(Data extracted from a collection)
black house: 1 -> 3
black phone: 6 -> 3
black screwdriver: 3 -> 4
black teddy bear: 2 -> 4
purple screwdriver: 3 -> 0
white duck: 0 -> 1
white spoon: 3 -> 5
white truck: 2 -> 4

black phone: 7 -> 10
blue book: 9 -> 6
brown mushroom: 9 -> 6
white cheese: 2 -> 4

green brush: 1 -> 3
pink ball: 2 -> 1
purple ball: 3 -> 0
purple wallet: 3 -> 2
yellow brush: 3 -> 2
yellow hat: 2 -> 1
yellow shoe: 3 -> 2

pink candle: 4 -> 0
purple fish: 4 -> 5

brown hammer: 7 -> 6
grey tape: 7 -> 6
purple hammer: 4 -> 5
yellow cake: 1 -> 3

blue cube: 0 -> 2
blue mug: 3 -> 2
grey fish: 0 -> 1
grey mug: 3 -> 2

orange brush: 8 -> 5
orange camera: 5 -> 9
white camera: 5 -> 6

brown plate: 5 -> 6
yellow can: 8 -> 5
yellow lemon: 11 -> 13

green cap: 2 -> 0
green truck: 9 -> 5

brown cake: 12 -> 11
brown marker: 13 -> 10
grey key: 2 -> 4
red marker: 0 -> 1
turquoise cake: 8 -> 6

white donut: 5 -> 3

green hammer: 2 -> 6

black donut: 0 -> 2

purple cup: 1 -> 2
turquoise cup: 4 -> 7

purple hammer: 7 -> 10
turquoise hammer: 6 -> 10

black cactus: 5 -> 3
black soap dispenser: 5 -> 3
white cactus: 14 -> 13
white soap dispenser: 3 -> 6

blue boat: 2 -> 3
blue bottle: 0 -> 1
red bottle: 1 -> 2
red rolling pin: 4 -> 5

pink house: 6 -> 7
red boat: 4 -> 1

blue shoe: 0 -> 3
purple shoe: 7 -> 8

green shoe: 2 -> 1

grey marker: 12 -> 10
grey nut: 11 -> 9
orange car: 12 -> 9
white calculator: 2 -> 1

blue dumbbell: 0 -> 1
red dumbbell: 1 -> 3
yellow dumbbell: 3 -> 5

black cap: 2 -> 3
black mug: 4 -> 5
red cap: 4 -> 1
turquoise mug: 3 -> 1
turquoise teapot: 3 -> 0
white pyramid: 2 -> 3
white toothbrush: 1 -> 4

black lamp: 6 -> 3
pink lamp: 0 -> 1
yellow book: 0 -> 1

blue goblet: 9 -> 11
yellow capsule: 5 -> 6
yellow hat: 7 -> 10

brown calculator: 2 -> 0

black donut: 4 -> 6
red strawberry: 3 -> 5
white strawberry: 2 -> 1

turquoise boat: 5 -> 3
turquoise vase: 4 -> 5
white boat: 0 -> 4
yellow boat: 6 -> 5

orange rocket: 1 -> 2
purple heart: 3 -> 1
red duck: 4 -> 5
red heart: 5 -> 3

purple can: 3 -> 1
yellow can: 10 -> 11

TASK BRIEF: Would you transcribe the data above exactly as it stands?

RESPONSE TO THIS EXERCISE:
black house: 1 -> 3
black phone: 6 -> 3
black screwdriver: 3 -> 4
black teddy bear: 2 -> 4
purple screwdriver: 3 -> 0
white duck: 0 -> 1
white spoon: 3 -> 5
white truck: 2 -> 4

black phone: 7 -> 10
blue book: 9 -> 6
brown mushroom: 9 -> 6
white cheese: 2 -> 4

green brush: 1 -> 3
pink ball: 2 -> 1
purple ball: 3 -> 0
purple wallet: 3 -> 2
yellow brush: 3 -> 2
yellow hat: 2 -> 1
yellow shoe: 3 -> 2

pink candle: 4 -> 0
purple fish: 4 -> 5

brown hammer: 7 -> 6
grey tape: 7 -> 6
purple hammer: 4 -> 5
yellow cake: 1 -> 3

blue cube: 0 -> 2
blue mug: 3 -> 2
grey fish: 0 -> 1
grey mug: 3 -> 2

orange brush: 8 -> 5
orange camera: 5 -> 9
white camera: 5 -> 6

brown plate: 5 -> 6
yellow can: 8 -> 5
yellow lemon: 11 -> 13

green cap: 2 -> 0
green truck: 9 -> 5

brown cake: 12 -> 11
brown marker: 13 -> 10
grey key: 2 -> 4
red marker: 0 -> 1
turquoise cake: 8 -> 6

white donut: 5 -> 3

green hammer: 2 -> 6

black donut: 0 -> 2

purple cup: 1 -> 2
turquoise cup: 4 -> 7

purple hammer: 7 -> 10
turquoise hammer: 6 -> 10

black cactus: 5 -> 3
black soap dispenser: 5 -> 3
white cactus: 14 -> 13
white soap dispenser: 3 -> 6

blue boat: 2 -> 3
blue bottle: 0 -> 1
red bottle: 1 -> 2
red rolling pin: 4 -> 5

pink house: 6 -> 7
red boat: 4 -> 1

blue shoe: 0 -> 3
purple shoe: 7 -> 8

green shoe: 2 -> 1

grey marker: 12 -> 10
grey nut: 11 -> 9
orange car: 12 -> 9
white calculator: 2 -> 1

blue dumbbell: 0 -> 1
red dumbbell: 1 -> 3
yellow dumbbell: 3 -> 5

black cap: 2 -> 3
black mug: 4 -> 5
red cap: 4 -> 1
turquoise mug: 3 -> 1
turquoise teapot: 3 -> 0
white pyramid: 2 -> 3
white toothbrush: 1 -> 4

black lamp: 6 -> 3
pink lamp: 0 -> 1
yellow book: 0 -> 1

blue goblet: 9 -> 11
yellow capsule: 5 -> 6
yellow hat: 7 -> 10

brown calculator: 2 -> 0

black donut: 4 -> 6
red strawberry: 3 -> 5
white strawberry: 2 -> 1

turquoise boat: 5 -> 3
turquoise vase: 4 -> 5
white boat: 0 -> 4
yellow boat: 6 -> 5

orange rocket: 1 -> 2
purple heart: 3 -> 1
red duck: 4 -> 5
red heart: 5 -> 3

purple can: 3 -> 1
yellow can: 10 -> 11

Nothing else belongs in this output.